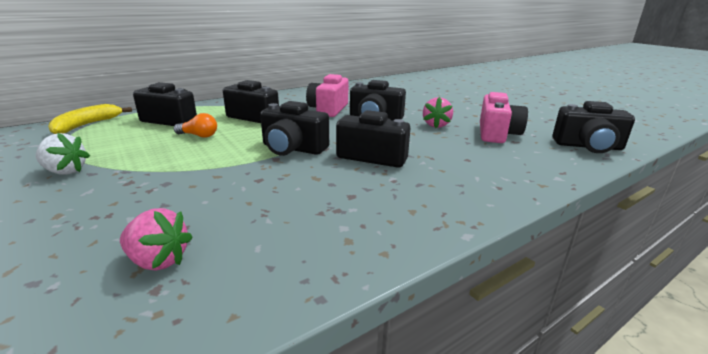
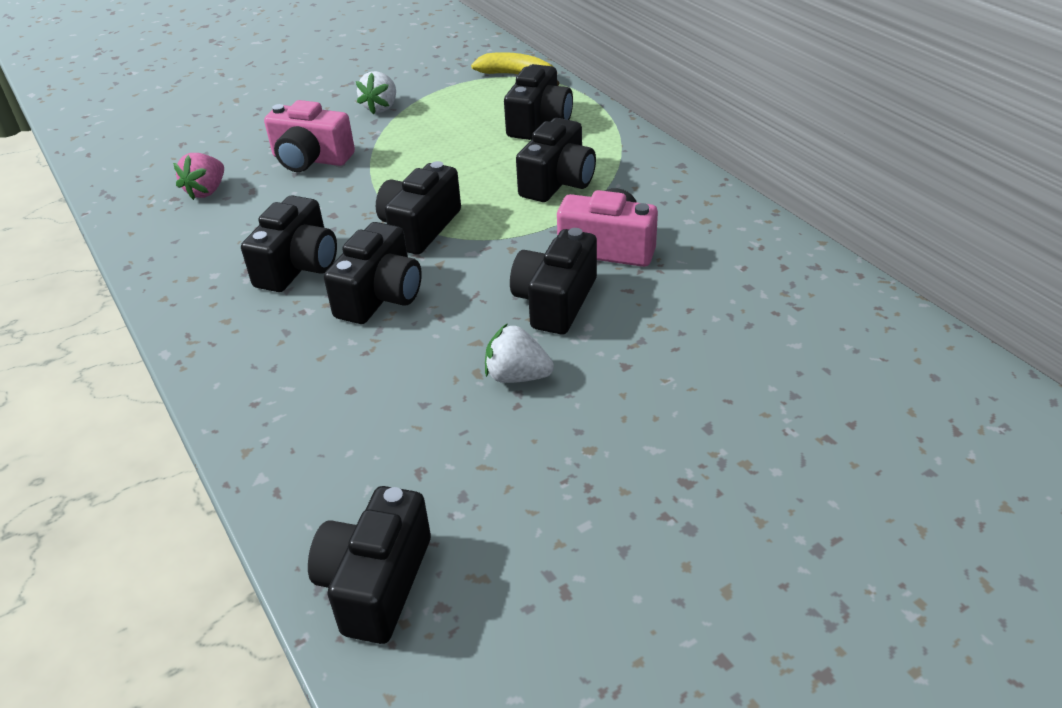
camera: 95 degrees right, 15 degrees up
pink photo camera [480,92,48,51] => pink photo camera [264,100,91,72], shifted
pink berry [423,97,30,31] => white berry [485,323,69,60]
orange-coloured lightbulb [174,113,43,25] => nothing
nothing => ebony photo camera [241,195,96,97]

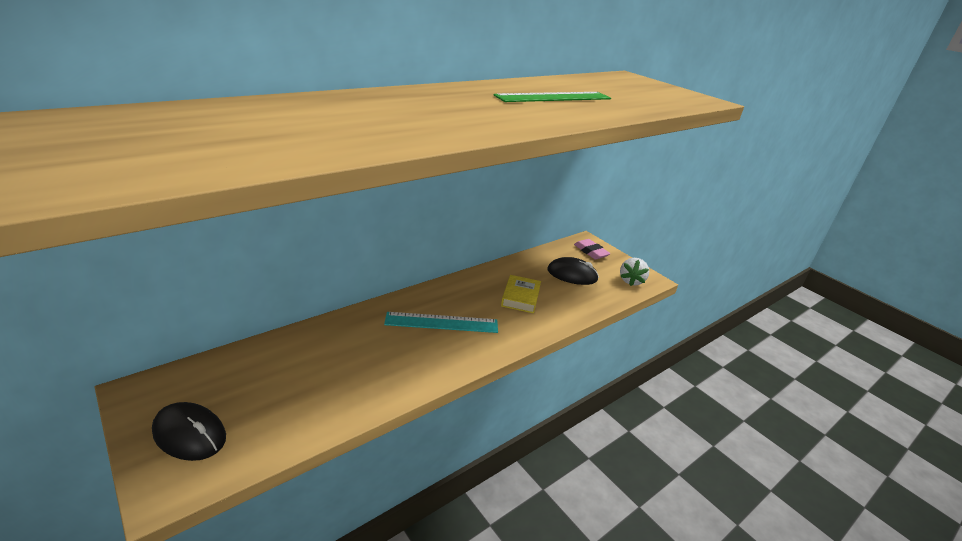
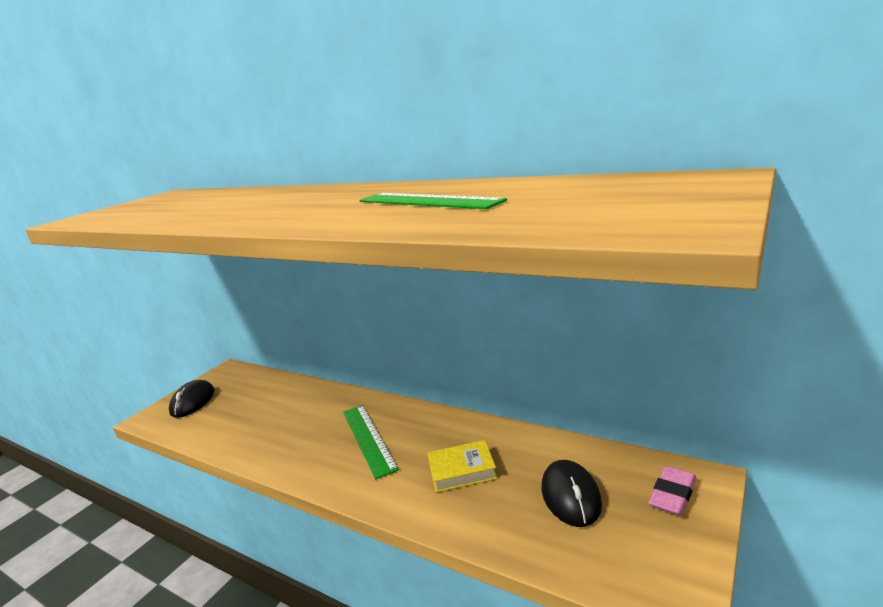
camera: 75 degrees right, 10 degrees down
white berry [620,258,29,28] => nothing
aqua measuring stick [384,312,114,21] => leaf-green measuring stick [343,405,56,74]

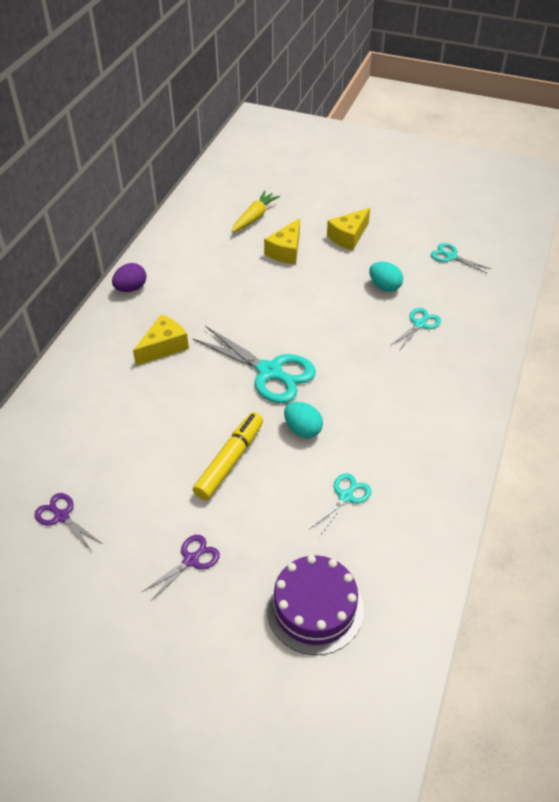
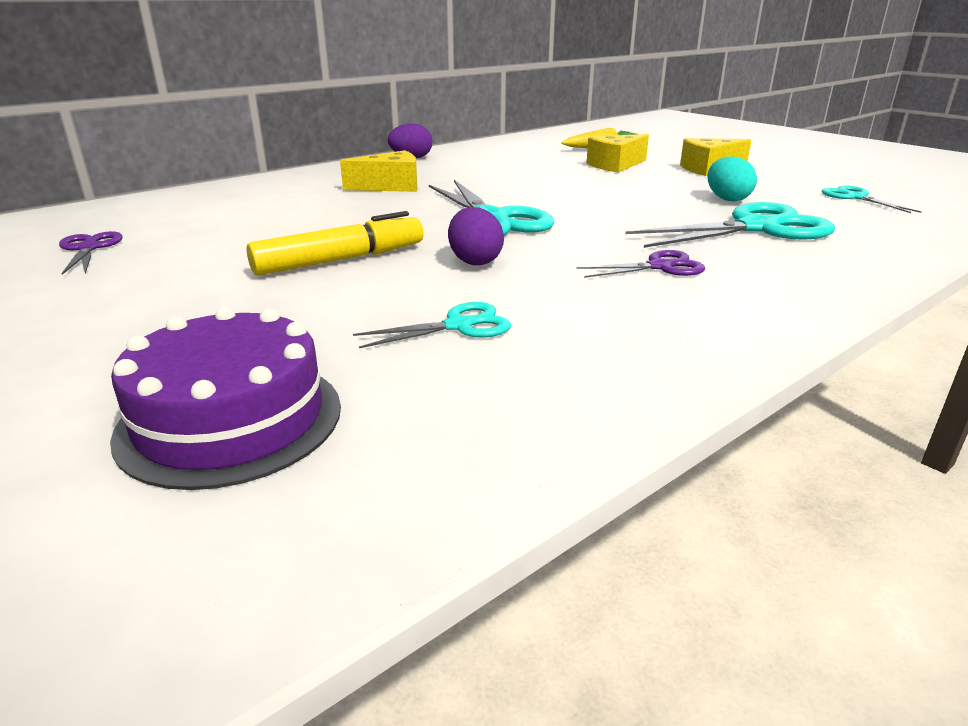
camera: 30 degrees right, 20 degrees down
aqua pair of scissors [390,308,51,43] => aqua pair of scissors [625,202,210,46], x1.92
aqua toy egg [284,402,39,36] => royal purple toy egg [448,207,56,58]
royal purple pair of scissors [142,535,78,67] => royal purple pair of scissors [576,250,129,28], shifted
|---|
## WHAT IS BEING ASKED
In these entries, please give the number of lines holding the string "pink" and nothing more.

## TASK OUTPUT
2